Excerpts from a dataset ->
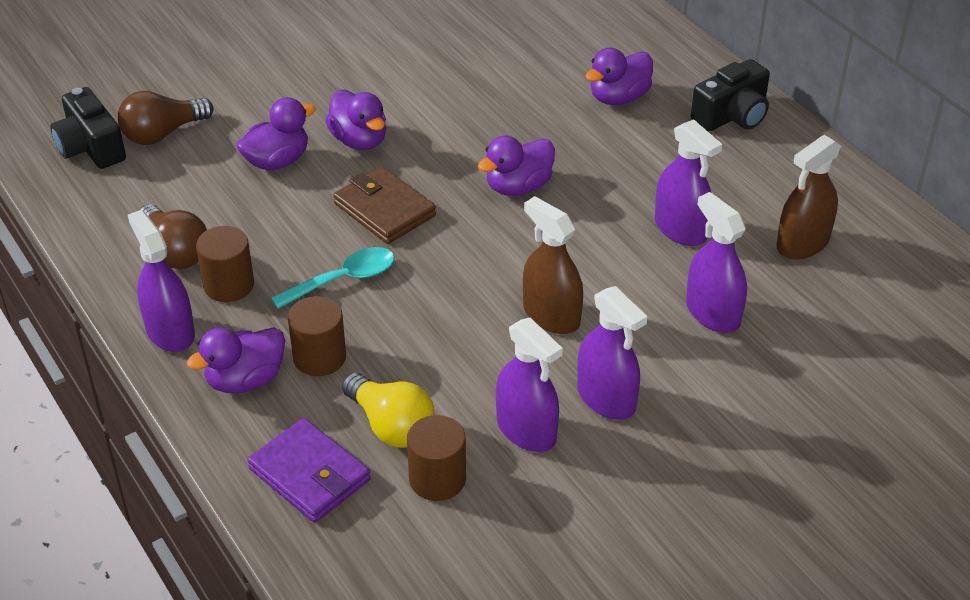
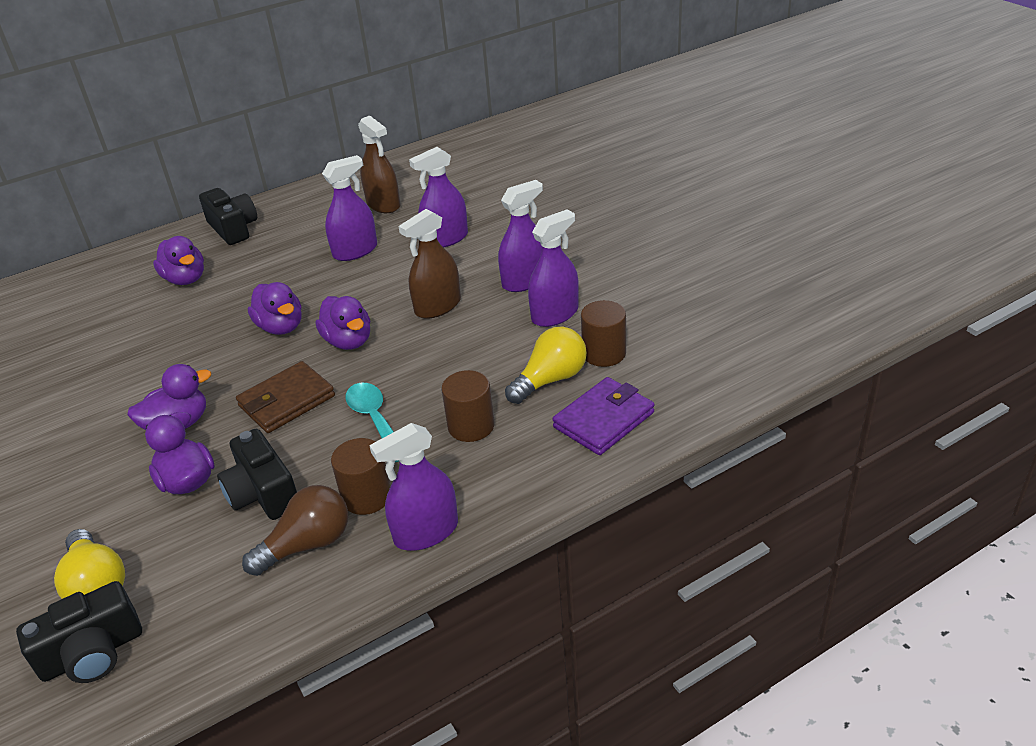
camera: 85 degrees left, 5 degrees down
(162, 133) = (97, 585): brown light bulb -> yellow light bulb
(245, 380) = (495, 470): purple duck -> purple duck (348, 341)
(249, 213) = (263, 493): none -> black camera

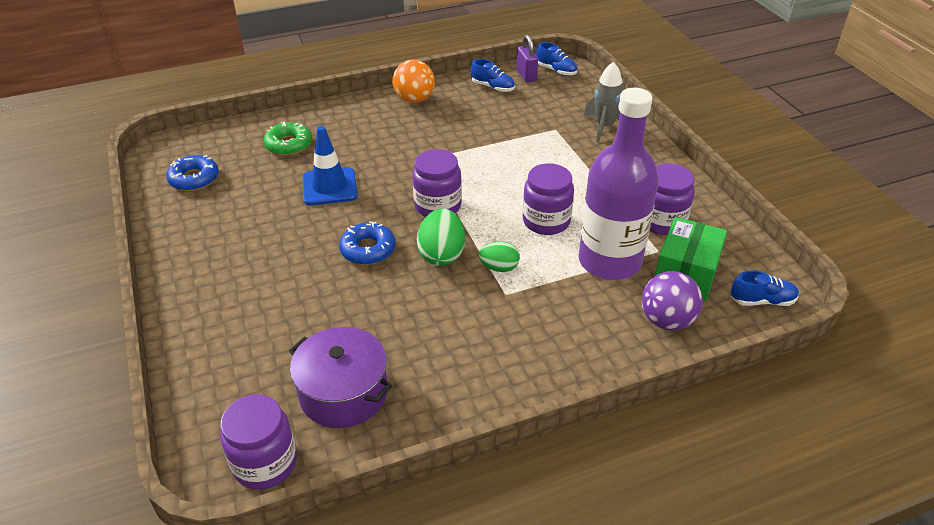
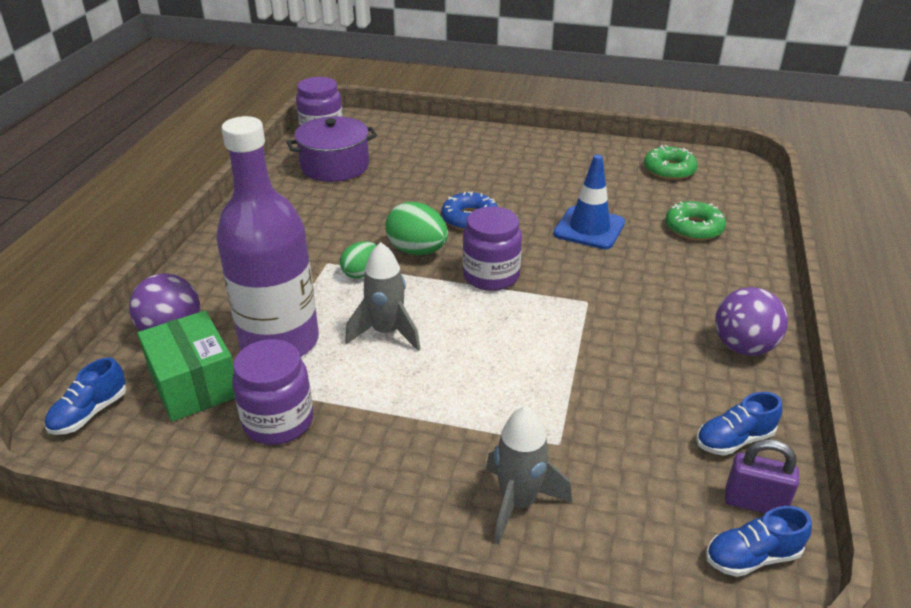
camera: 125 degrees right, 5 degrees down
(194, 179) = (669, 170): blue donut -> green donut
(414, 99) = (743, 347): orange ball -> purple ball
(546, 221) = (386, 333): purple jar -> grey rocket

Exercise description ->
Restate it all word for word: every record, no pictures.

Reply ->
camera: 85 degrees left, 5 degrees down
(162, 133) = (97, 585): brown light bulb -> yellow light bulb
(245, 380) = (495, 470): purple duck -> purple duck (348, 341)
(249, 213) = (263, 493): none -> black camera

camera: 125 degrees right, 5 degrees down
(194, 179) = (669, 170): blue donut -> green donut
(414, 99) = (743, 347): orange ball -> purple ball
(546, 221) = (386, 333): purple jar -> grey rocket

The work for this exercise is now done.